• _ABOUT THIS TASK_
Restate word for word the lines from the one bearing "C14: none -> 220nF (DGND, NET4)" through the end of the entries below, and leave every picture out.
┄┄┄┄┄┄
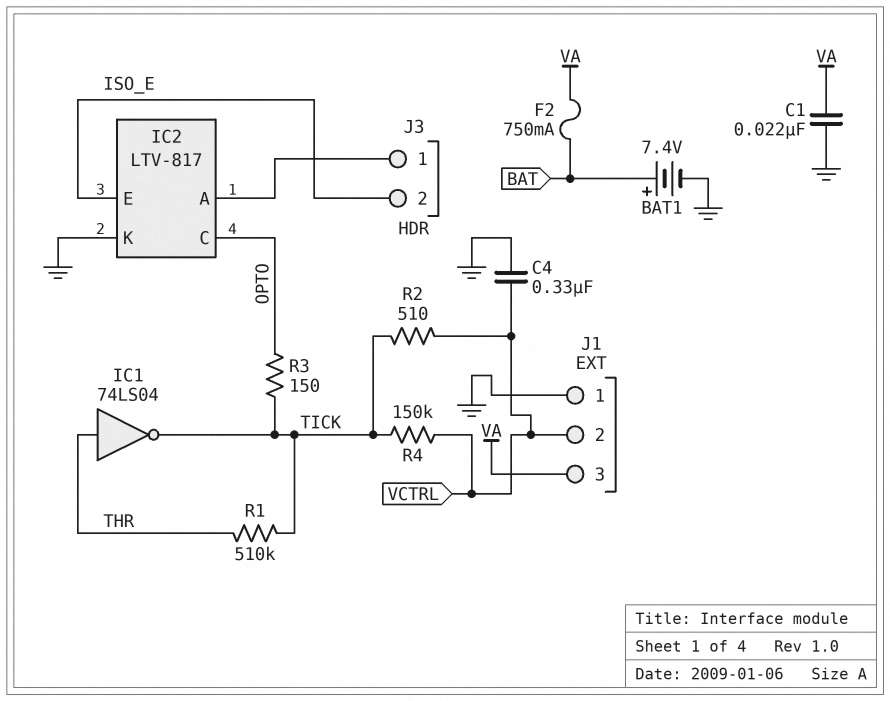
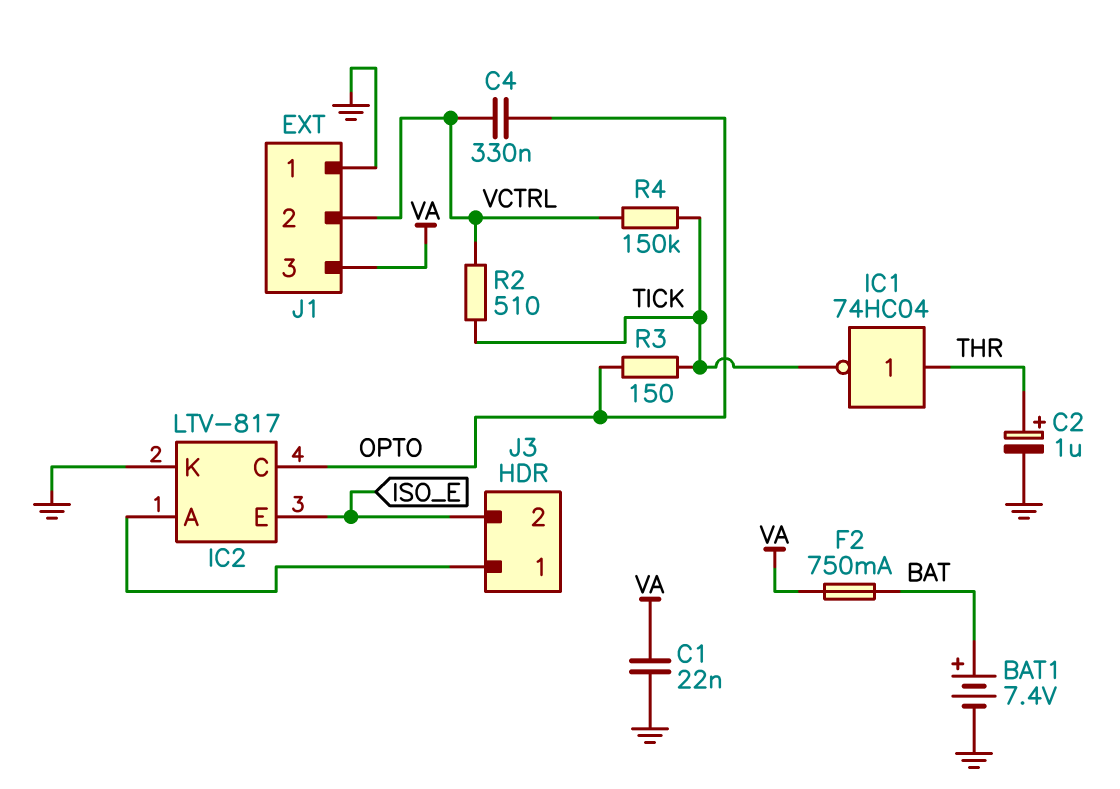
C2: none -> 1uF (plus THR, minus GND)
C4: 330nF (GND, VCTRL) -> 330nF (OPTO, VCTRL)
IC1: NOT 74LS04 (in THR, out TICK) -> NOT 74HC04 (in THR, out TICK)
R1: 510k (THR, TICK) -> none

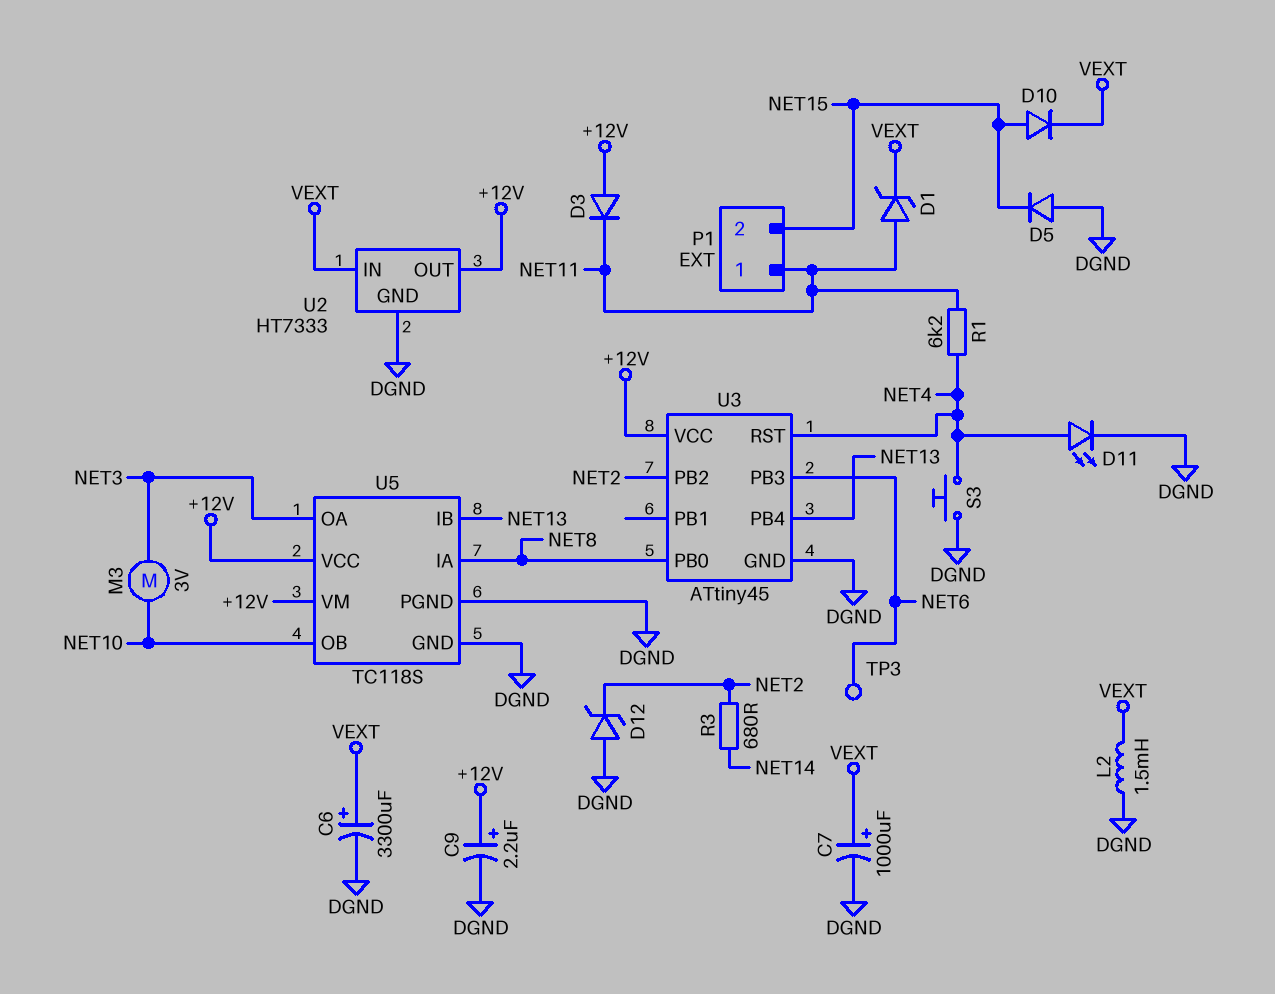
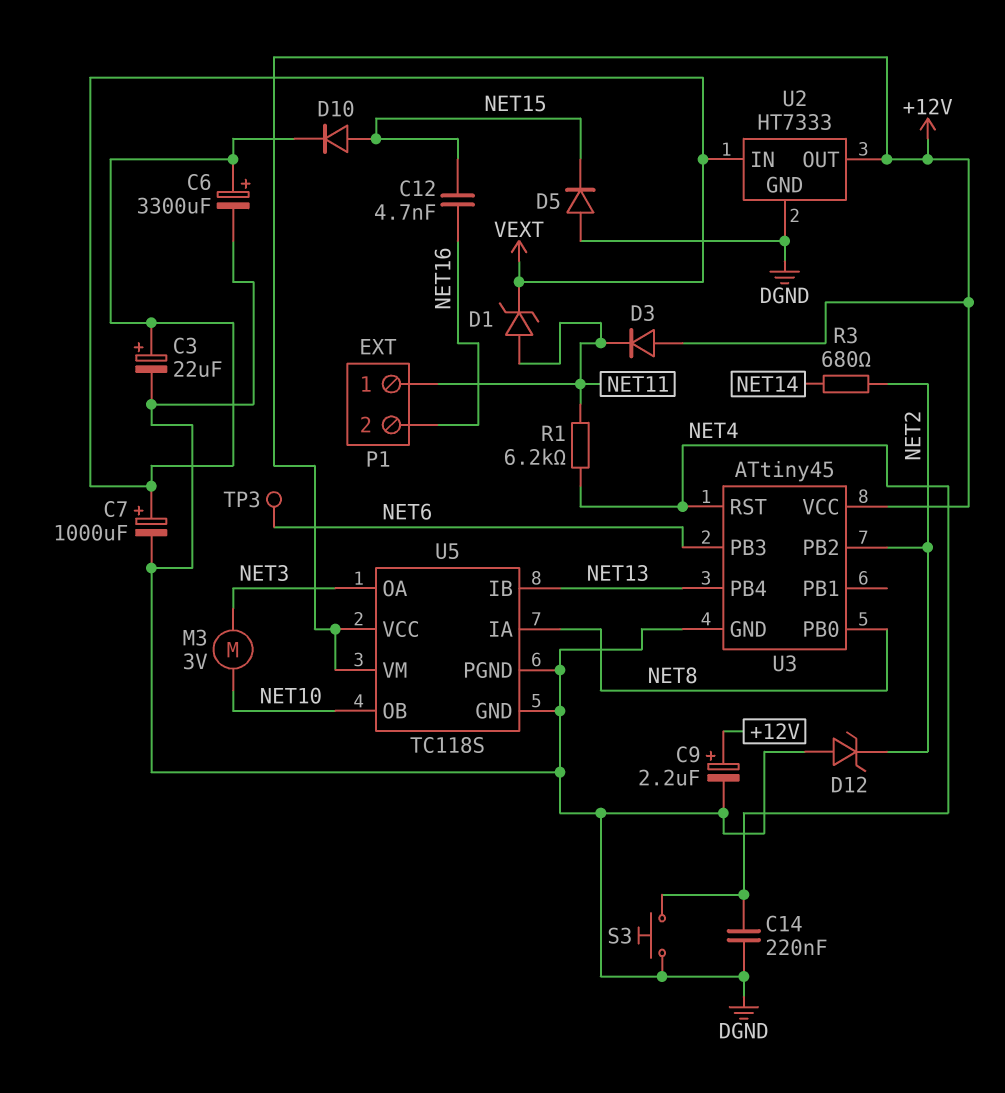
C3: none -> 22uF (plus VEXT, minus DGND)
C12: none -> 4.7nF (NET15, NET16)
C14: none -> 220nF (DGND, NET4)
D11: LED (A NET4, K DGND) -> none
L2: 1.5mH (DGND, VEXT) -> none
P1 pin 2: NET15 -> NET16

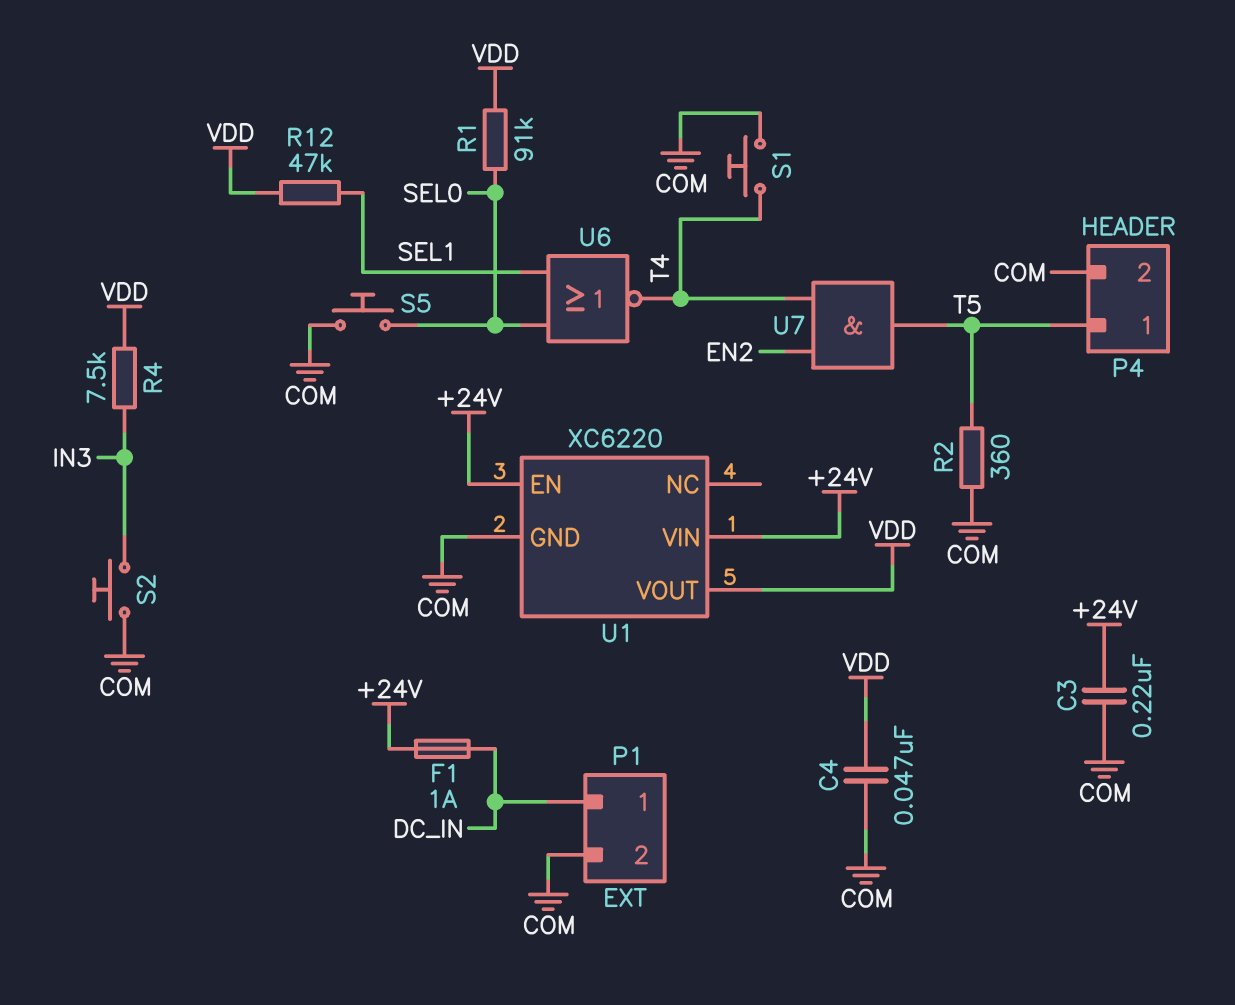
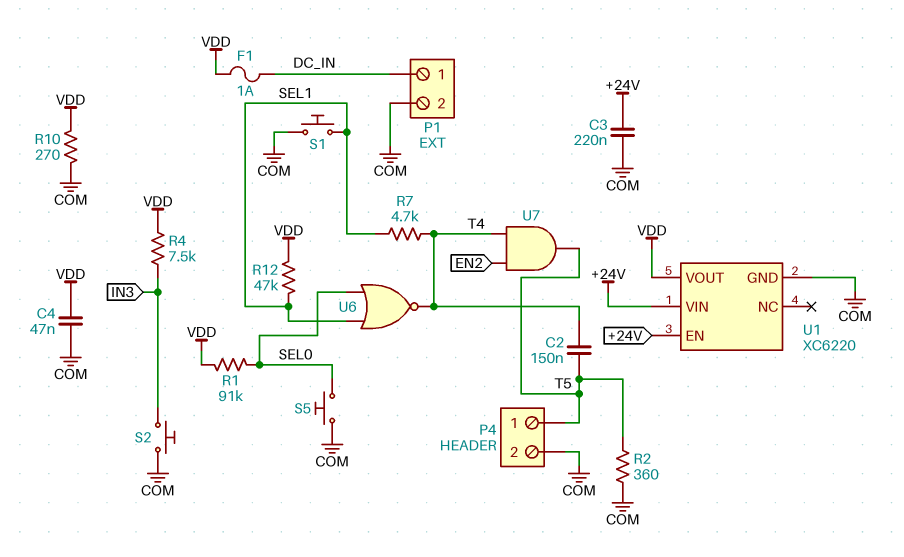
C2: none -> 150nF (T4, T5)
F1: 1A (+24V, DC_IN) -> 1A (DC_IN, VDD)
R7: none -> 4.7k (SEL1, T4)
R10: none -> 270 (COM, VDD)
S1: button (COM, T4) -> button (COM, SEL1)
┄┄┄┄┄┄
• _OUTPUT BELOW_
C14: none -> 220nF (DGND, NET4)
D11: LED (A NET4, K DGND) -> none
L2: 1.5mH (DGND, VEXT) -> none
P1 pin 2: NET15 -> NET16

C2: none -> 150nF (T4, T5)
F1: 1A (+24V, DC_IN) -> 1A (DC_IN, VDD)
R7: none -> 4.7k (SEL1, T4)
R10: none -> 270 (COM, VDD)
S1: button (COM, T4) -> button (COM, SEL1)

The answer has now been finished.